Data under study:
————————

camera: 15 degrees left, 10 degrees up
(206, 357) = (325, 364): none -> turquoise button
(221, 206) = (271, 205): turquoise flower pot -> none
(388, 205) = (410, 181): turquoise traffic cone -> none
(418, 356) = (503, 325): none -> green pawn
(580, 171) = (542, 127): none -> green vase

————————

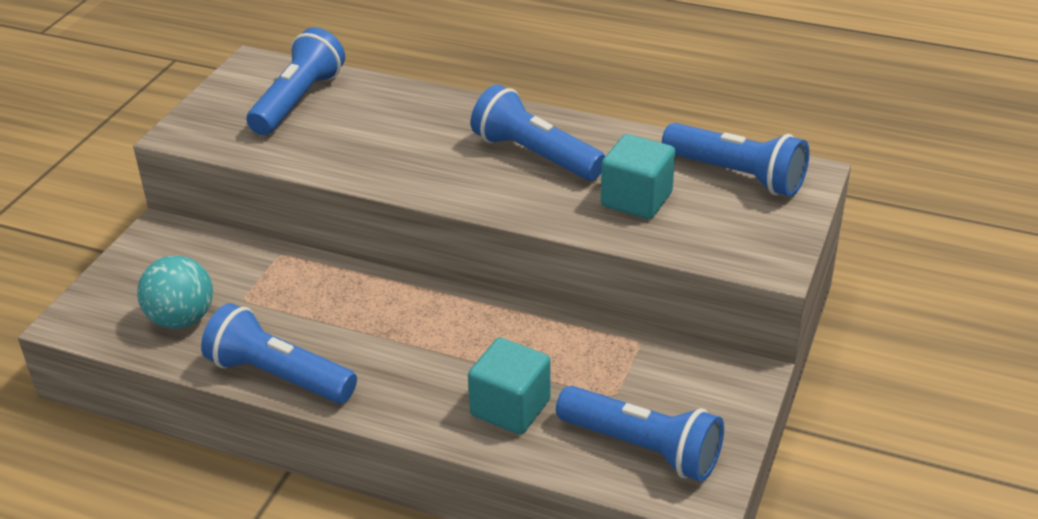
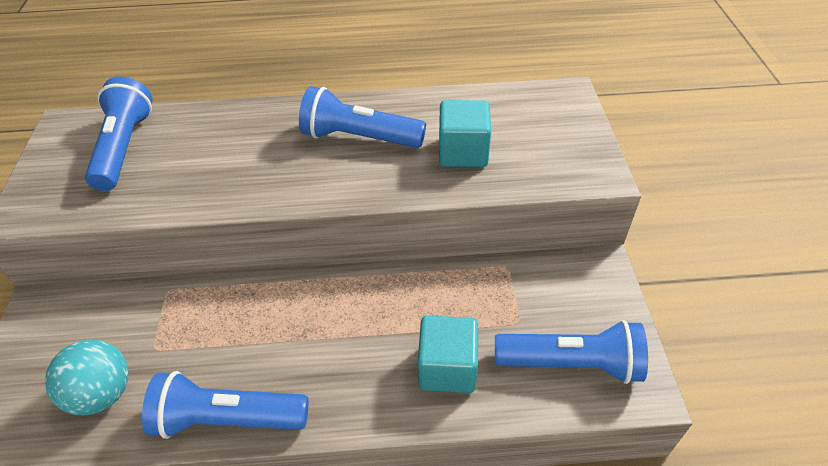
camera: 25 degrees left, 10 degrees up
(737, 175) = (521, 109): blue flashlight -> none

————————

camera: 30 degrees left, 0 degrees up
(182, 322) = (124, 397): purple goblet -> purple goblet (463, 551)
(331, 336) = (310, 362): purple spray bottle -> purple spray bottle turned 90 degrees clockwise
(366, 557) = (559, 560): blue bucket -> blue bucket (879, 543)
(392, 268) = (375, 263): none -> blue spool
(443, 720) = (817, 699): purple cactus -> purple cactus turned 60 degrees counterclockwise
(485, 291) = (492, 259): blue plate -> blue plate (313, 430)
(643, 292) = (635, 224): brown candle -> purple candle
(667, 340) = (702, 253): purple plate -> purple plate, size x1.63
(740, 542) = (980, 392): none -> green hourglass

————————

Task directions: Could you return exactly the lines above from the line with "(485, 291) = (492, 259): blue" to the line with "(740, 542) = (980, 392): none", both included, and nothing else?

Your response:
(485, 291) = (492, 259): blue plate -> blue plate (313, 430)
(643, 292) = (635, 224): brown candle -> purple candle
(667, 340) = (702, 253): purple plate -> purple plate, size x1.63
(740, 542) = (980, 392): none -> green hourglass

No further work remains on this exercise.